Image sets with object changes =
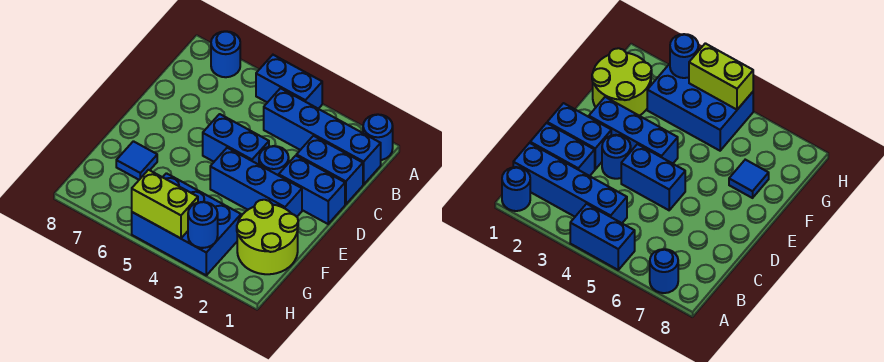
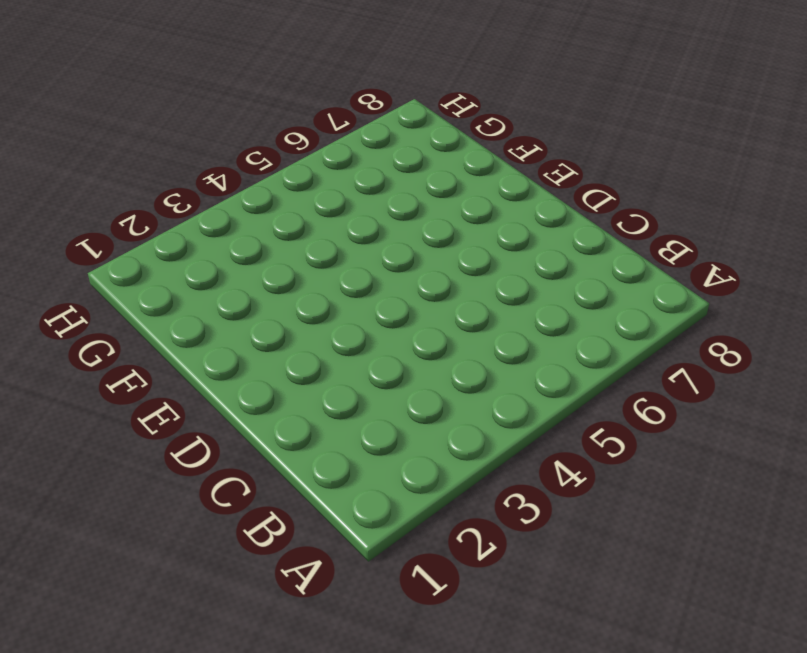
none -> blue round brick A1 level 1
none -> blue brick A4:A5 level 1
none -> blue round brick A7 level 1

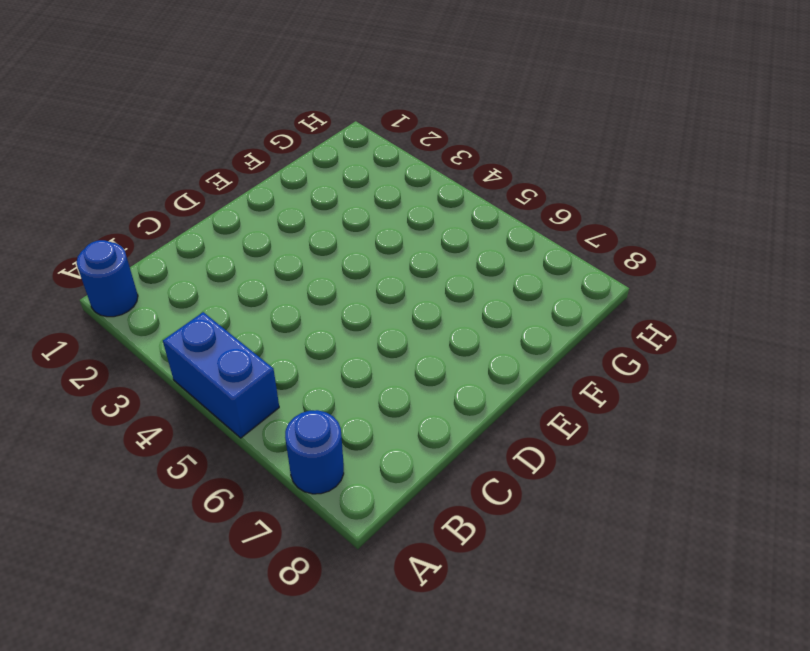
none -> blue brick B1:B4 level 1
none -> blue brick C1:C2 level 1
none -> blue brick D1:D2 level 1

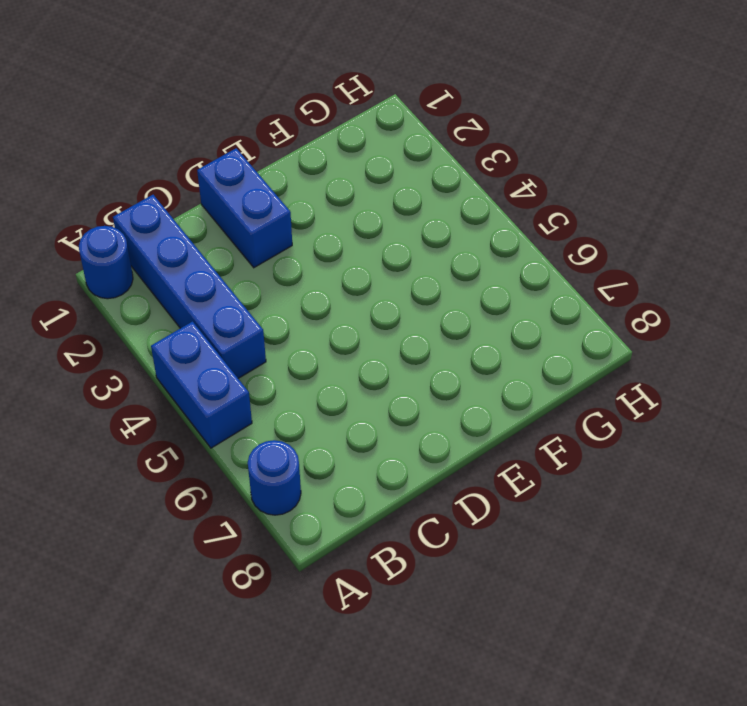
none -> blue brick C1:C2 level 1
none -> blue round brick D3 level 1
none -> blue brick D4:D5 level 1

Your goal = Print the data again word for word, pictures excluded.

Response area =
none -> blue round brick A1 level 1
none -> blue brick A4:A5 level 1
none -> blue round brick A7 level 1

none -> blue brick B1:B4 level 1
none -> blue brick C1:C2 level 1
none -> blue brick D1:D2 level 1

none -> blue brick C1:C2 level 1
none -> blue round brick D3 level 1
none -> blue brick D4:D5 level 1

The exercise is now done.